• [What the task requires] The pictures do not belong in the copy. Restate all of the records word for word.

Modification records
————————
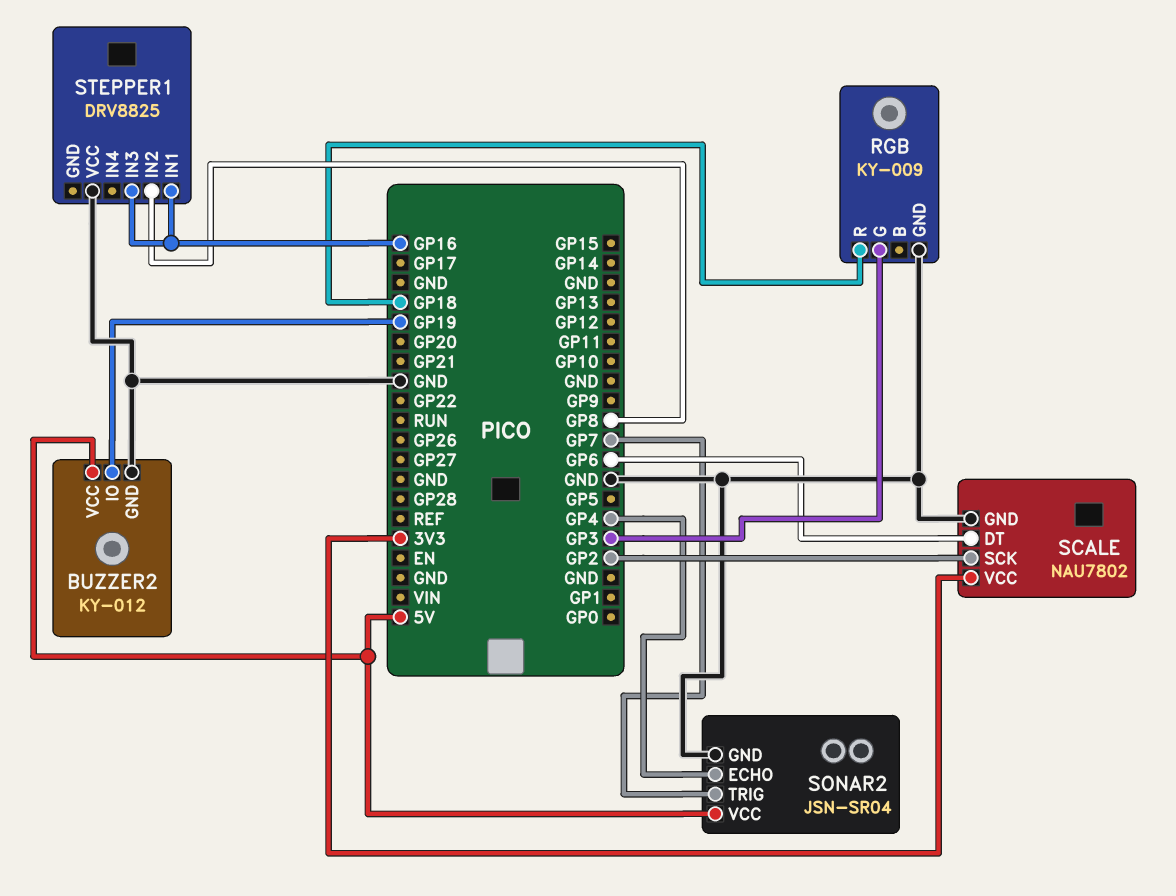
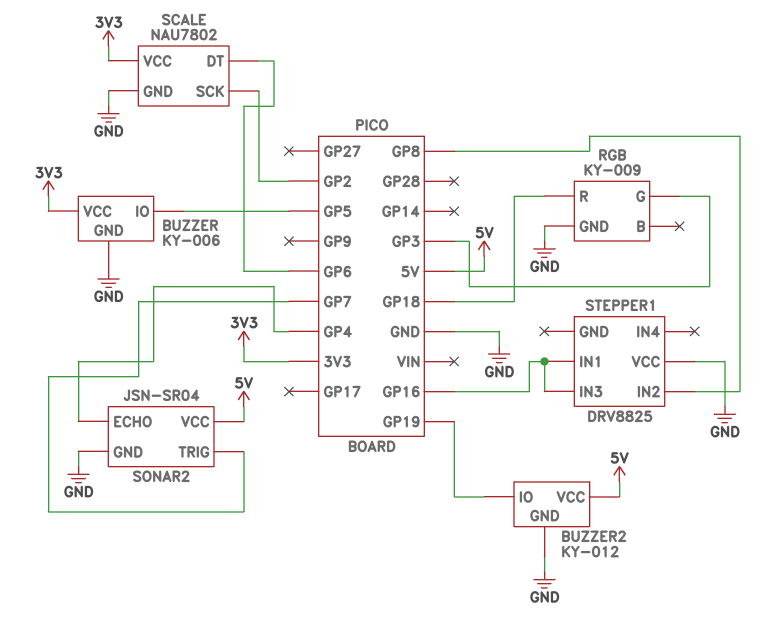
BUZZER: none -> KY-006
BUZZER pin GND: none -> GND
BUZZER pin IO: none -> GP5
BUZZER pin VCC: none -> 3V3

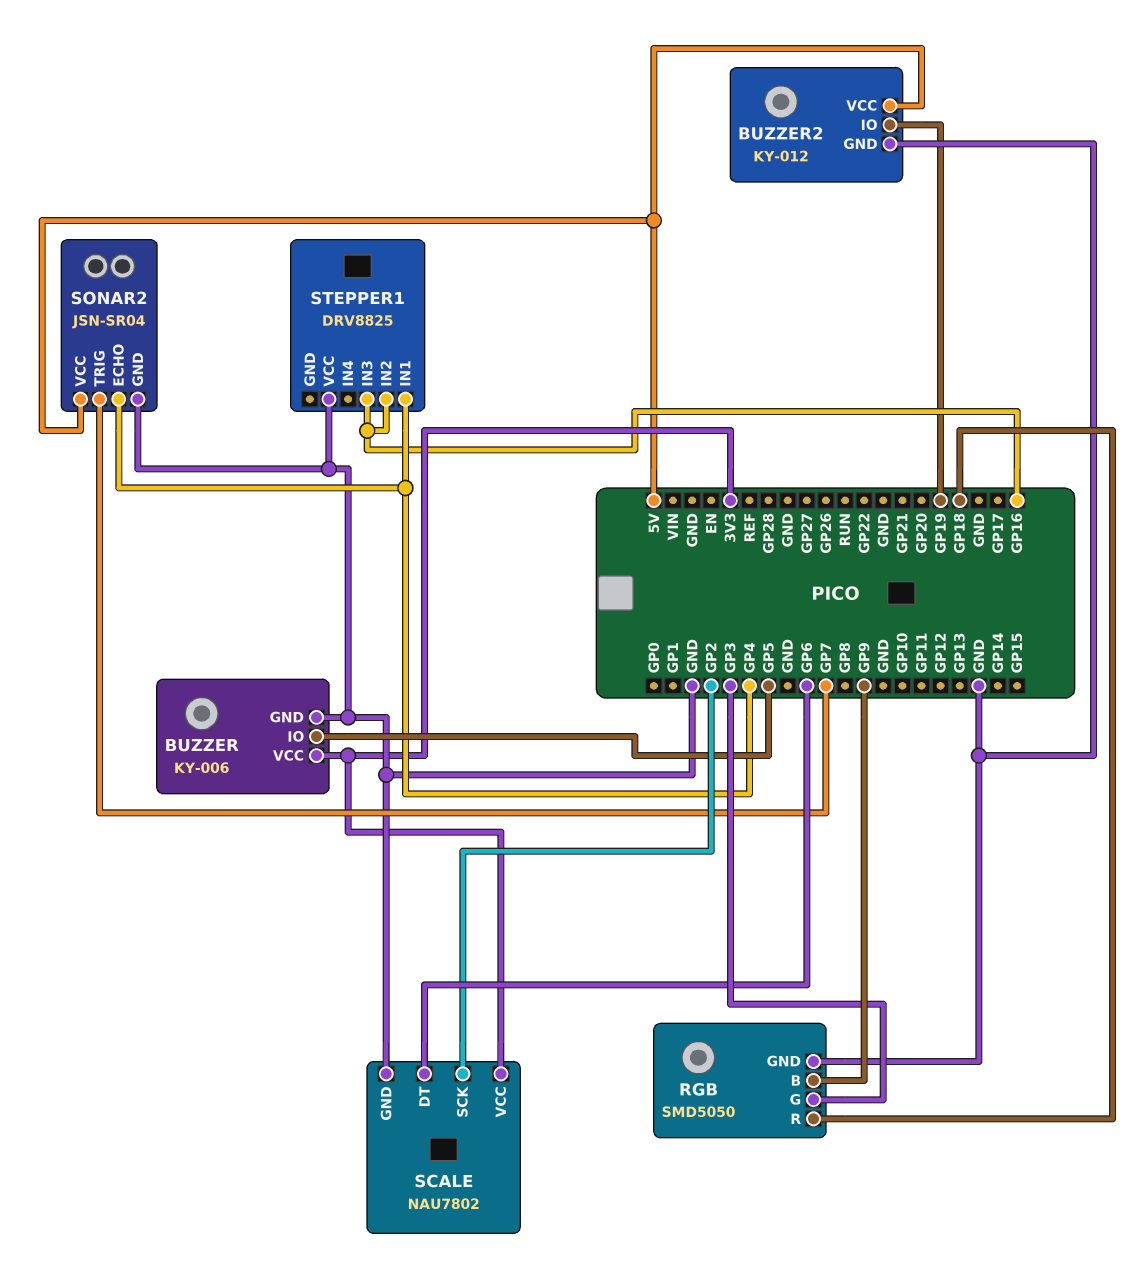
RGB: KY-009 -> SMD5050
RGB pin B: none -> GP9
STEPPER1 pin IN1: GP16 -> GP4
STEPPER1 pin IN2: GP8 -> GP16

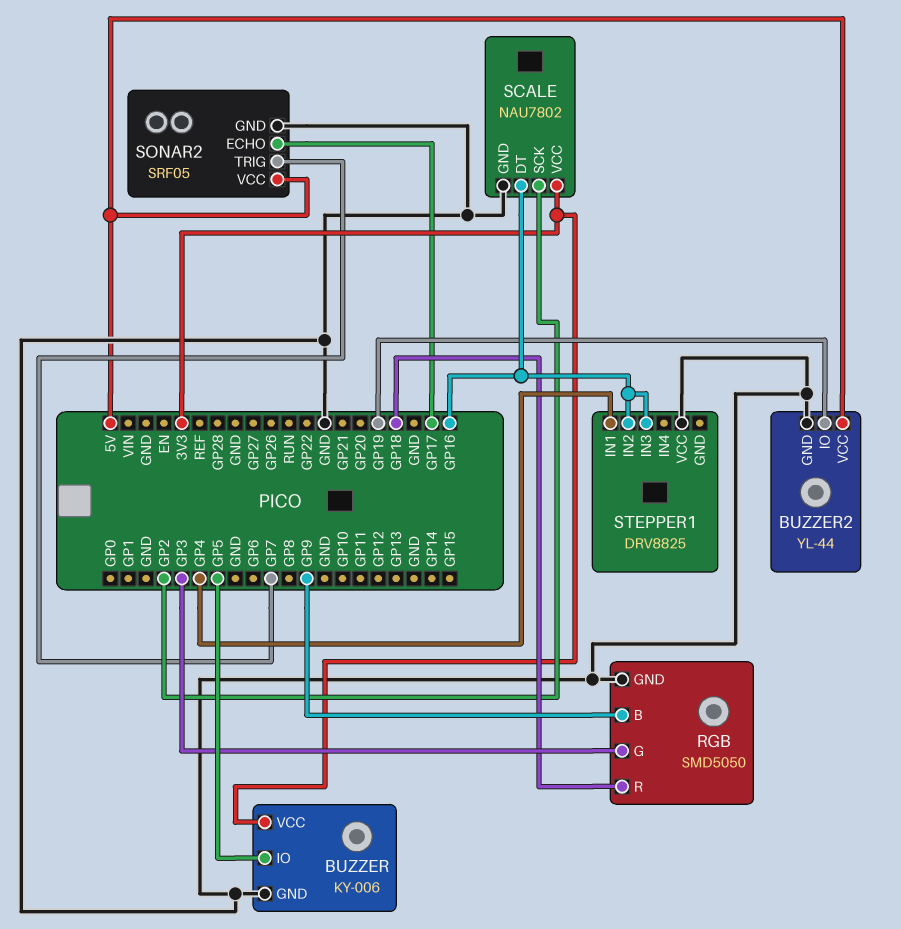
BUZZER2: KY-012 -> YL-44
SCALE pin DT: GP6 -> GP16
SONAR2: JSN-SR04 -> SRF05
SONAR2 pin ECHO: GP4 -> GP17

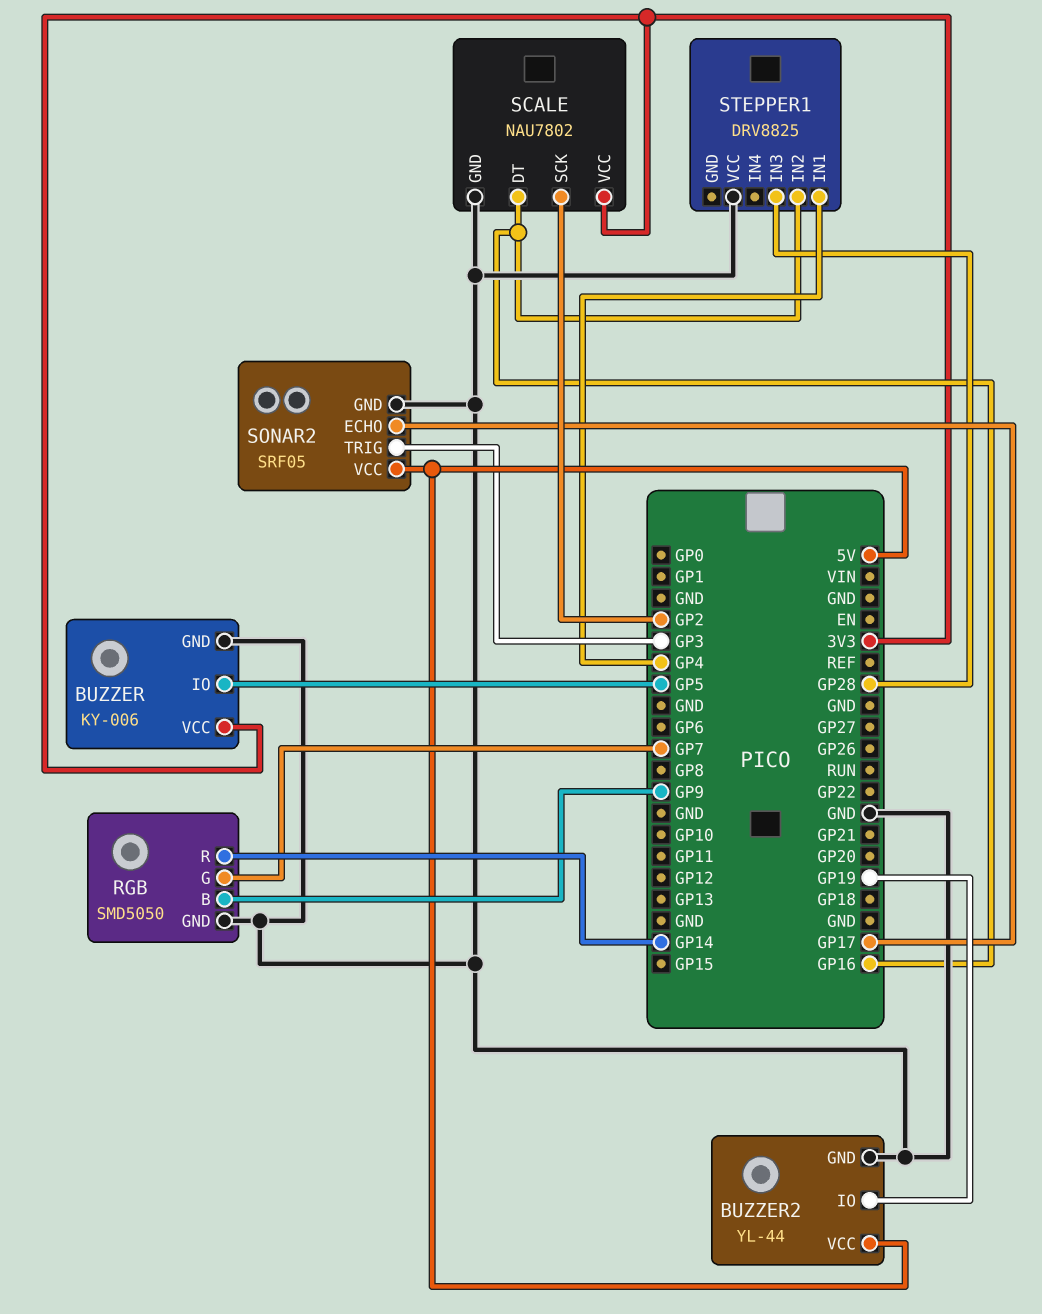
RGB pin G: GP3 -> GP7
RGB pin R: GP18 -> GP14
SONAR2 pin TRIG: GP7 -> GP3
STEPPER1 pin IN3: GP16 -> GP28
————————
• [Exercise output]
BUZZER: none -> KY-006
BUZZER pin GND: none -> GND
BUZZER pin IO: none -> GP5
BUZZER pin VCC: none -> 3V3

RGB: KY-009 -> SMD5050
RGB pin B: none -> GP9
STEPPER1 pin IN1: GP16 -> GP4
STEPPER1 pin IN2: GP8 -> GP16

BUZZER2: KY-012 -> YL-44
SCALE pin DT: GP6 -> GP16
SONAR2: JSN-SR04 -> SRF05
SONAR2 pin ECHO: GP4 -> GP17

RGB pin G: GP3 -> GP7
RGB pin R: GP18 -> GP14
SONAR2 pin TRIG: GP7 -> GP3
STEPPER1 pin IN3: GP16 -> GP28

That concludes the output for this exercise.